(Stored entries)
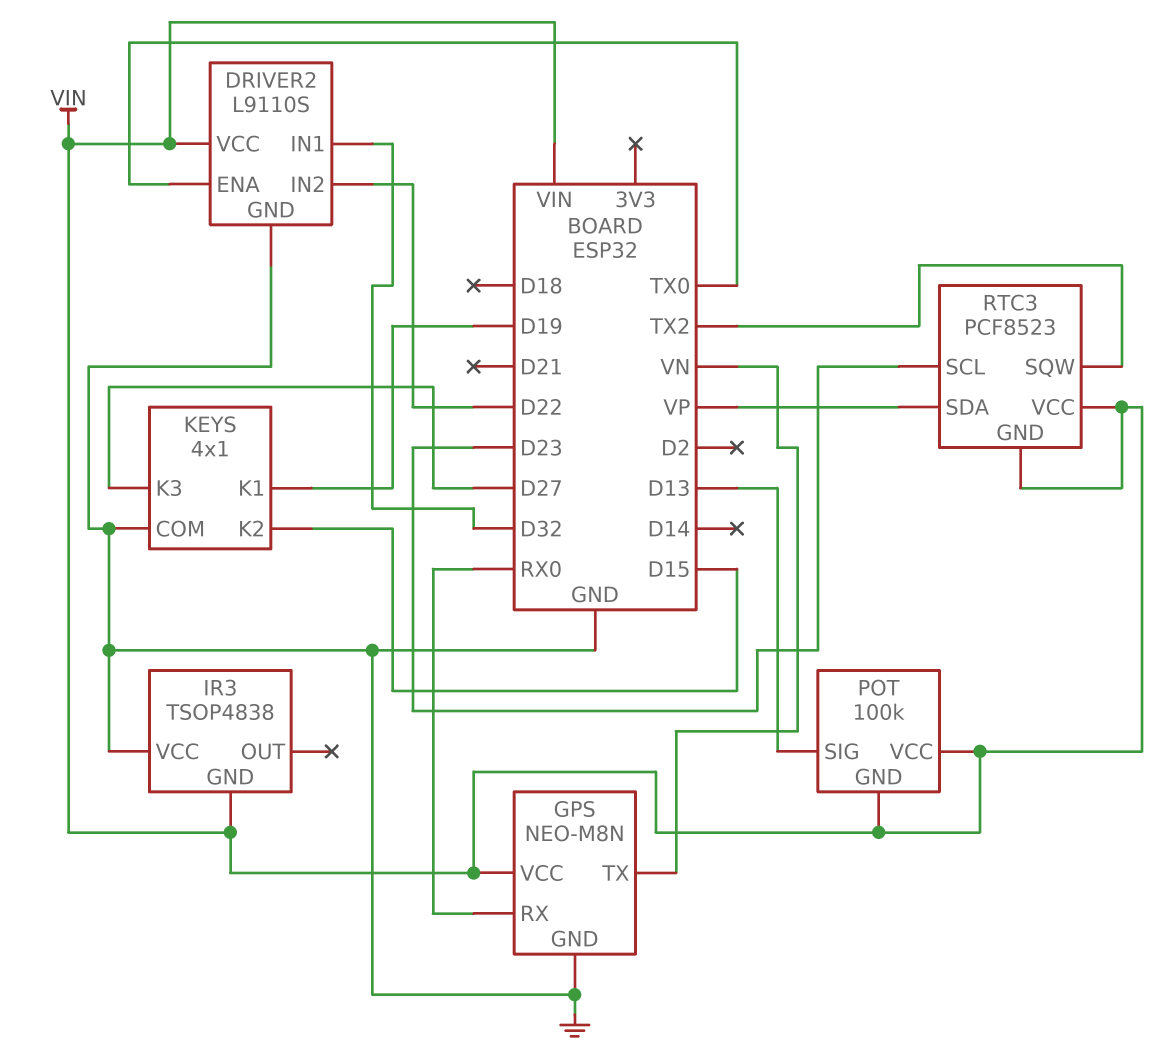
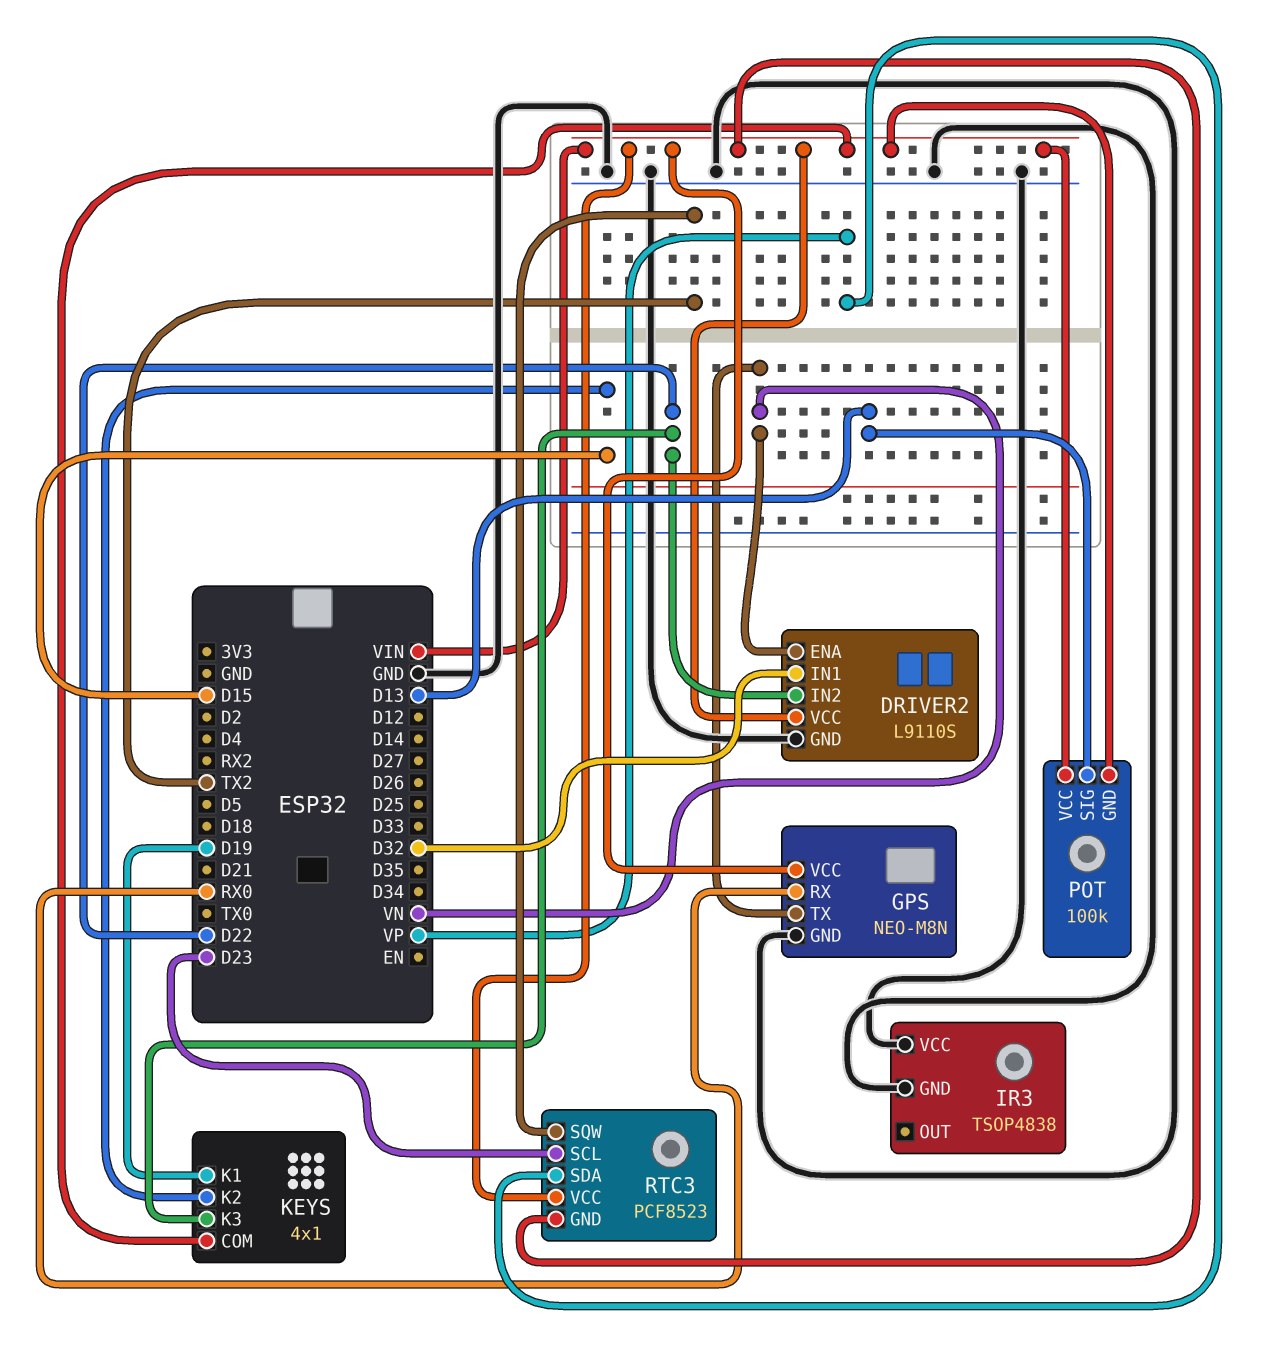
DRIVER2 pin ENA: TX0 -> VN
IR3 pin GND: VIN -> GND
KEYS pin COM: GND -> VIN
KEYS pin K3: D27 -> D22

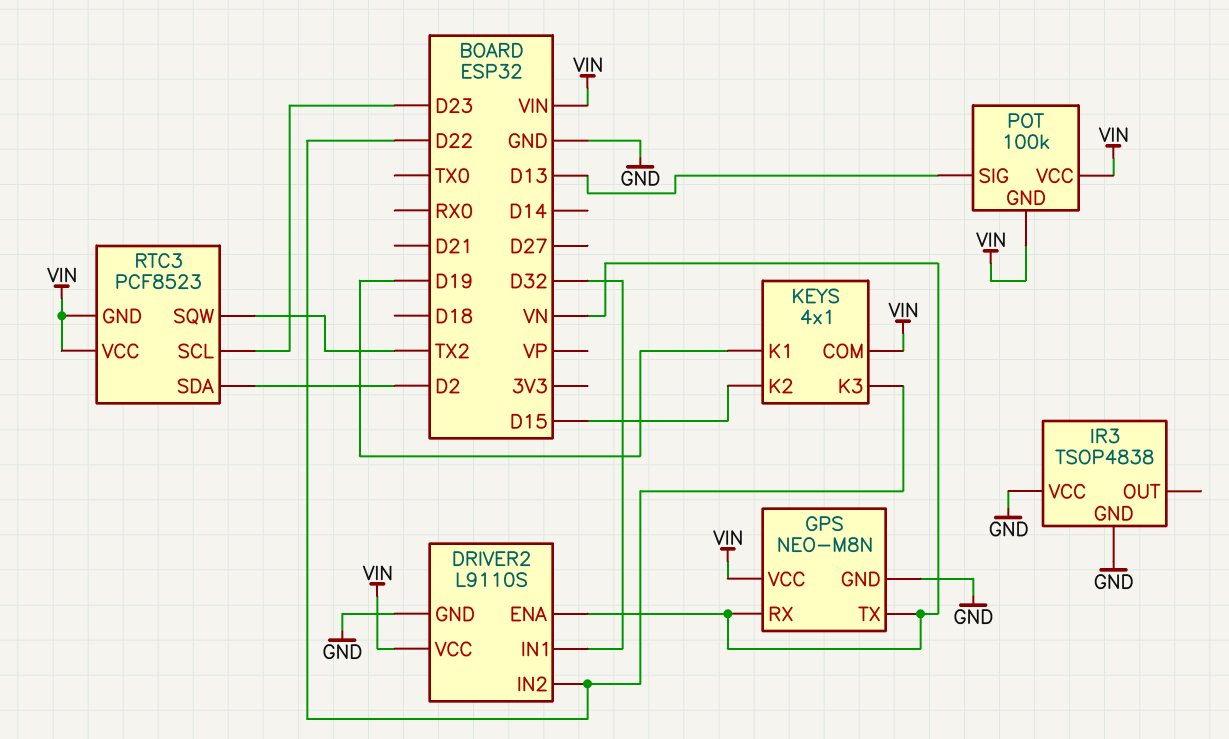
GPS pin RX: RX0 -> VN
RTC3 pin SDA: VP -> D2

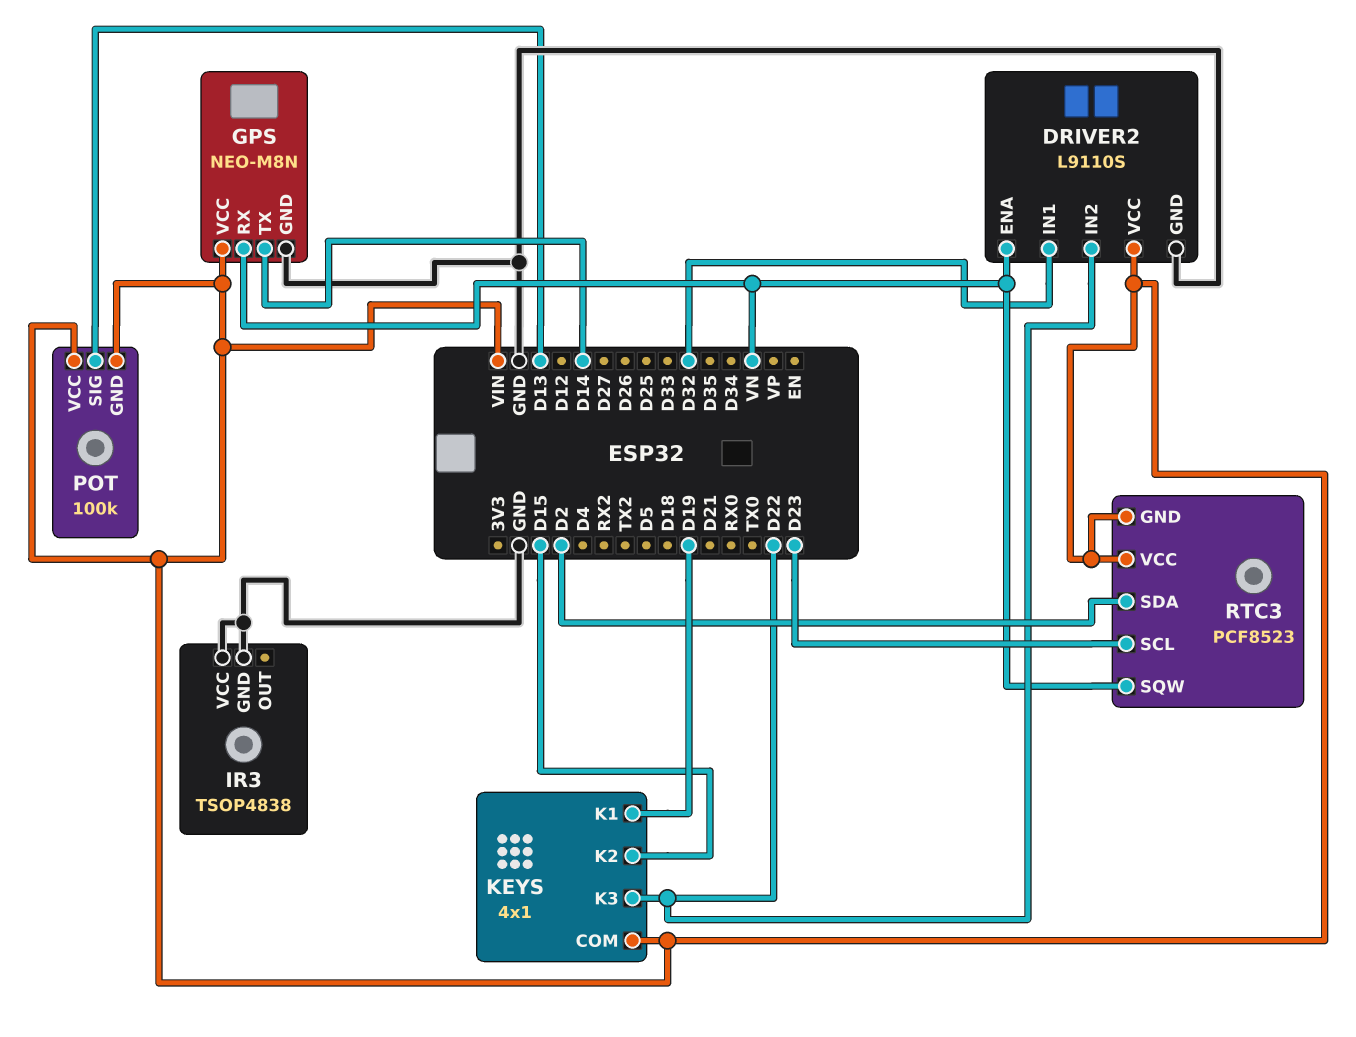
GPS pin TX: VN -> D14
RTC3 pin SQW: TX2 -> VN

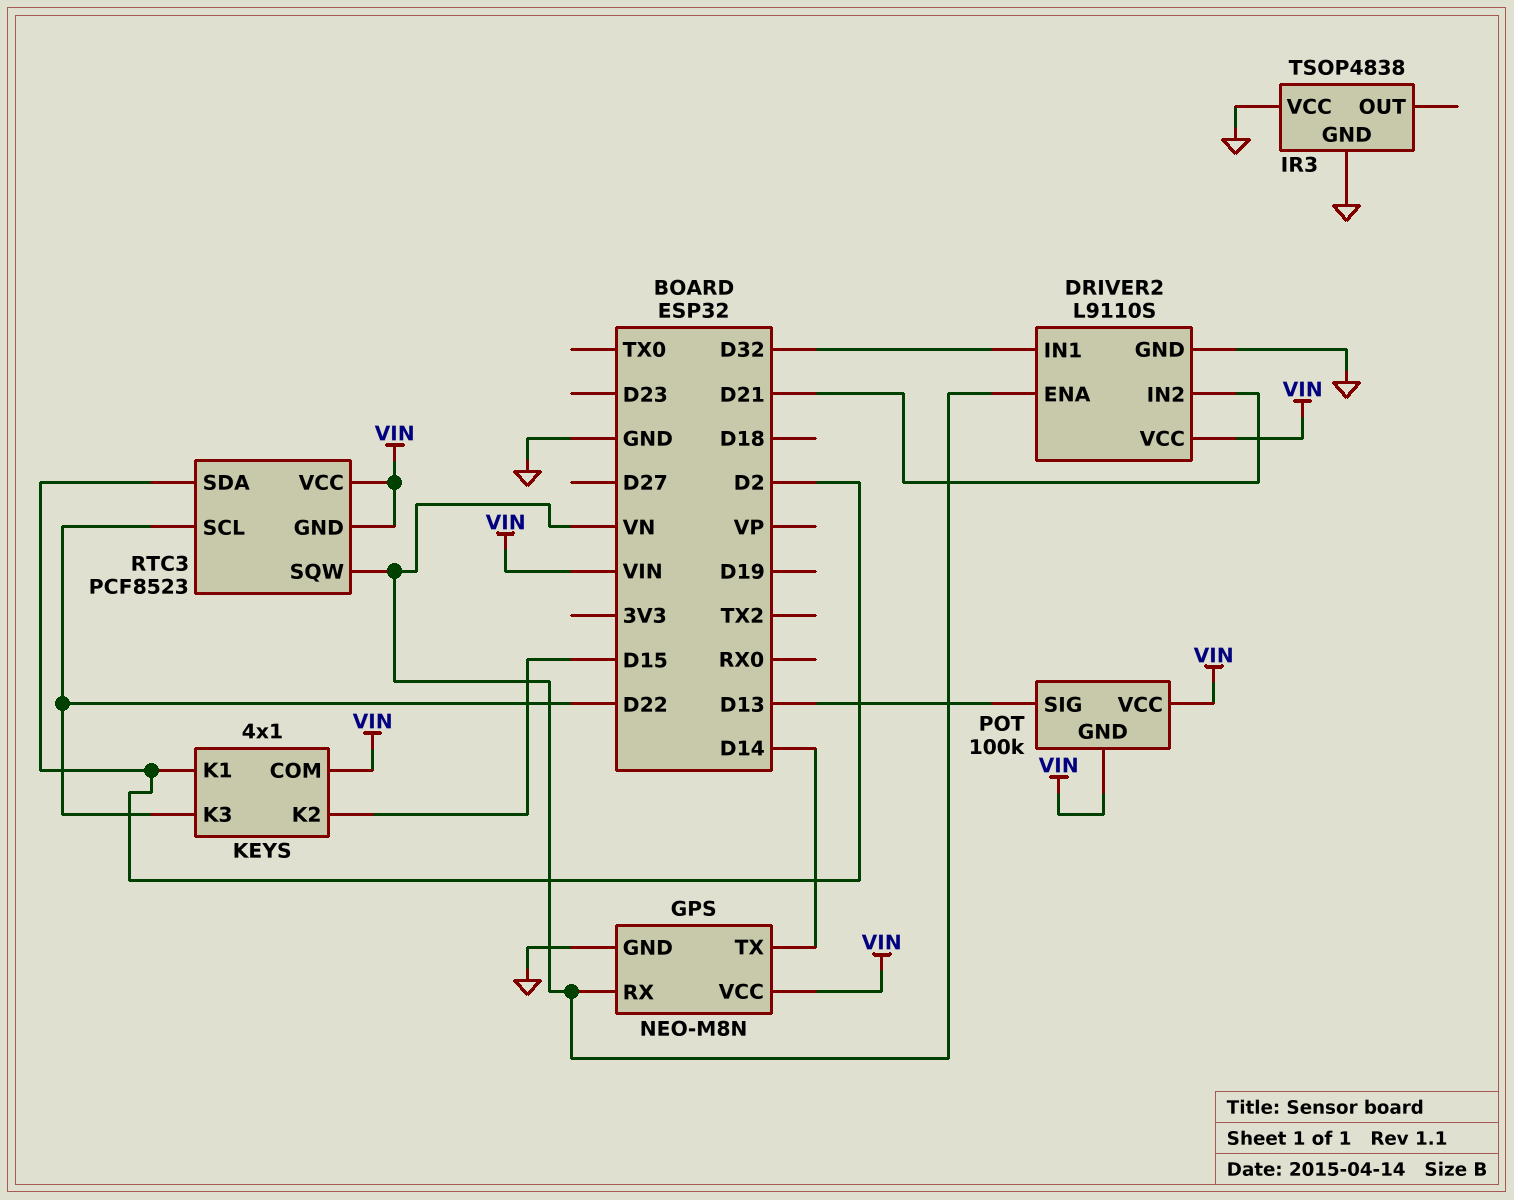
DRIVER2 pin IN2: D22 -> D21
KEYS pin K1: D19 -> D2
RTC3 pin SCL: D23 -> D22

[What you have to do]: Every entry above needs to be copied exactly, apart from its pictures.

[Answer space]:
DRIVER2 pin ENA: TX0 -> VN
IR3 pin GND: VIN -> GND
KEYS pin COM: GND -> VIN
KEYS pin K3: D27 -> D22

GPS pin RX: RX0 -> VN
RTC3 pin SDA: VP -> D2

GPS pin TX: VN -> D14
RTC3 pin SQW: TX2 -> VN

DRIVER2 pin IN2: D22 -> D21
KEYS pin K1: D19 -> D2
RTC3 pin SCL: D23 -> D22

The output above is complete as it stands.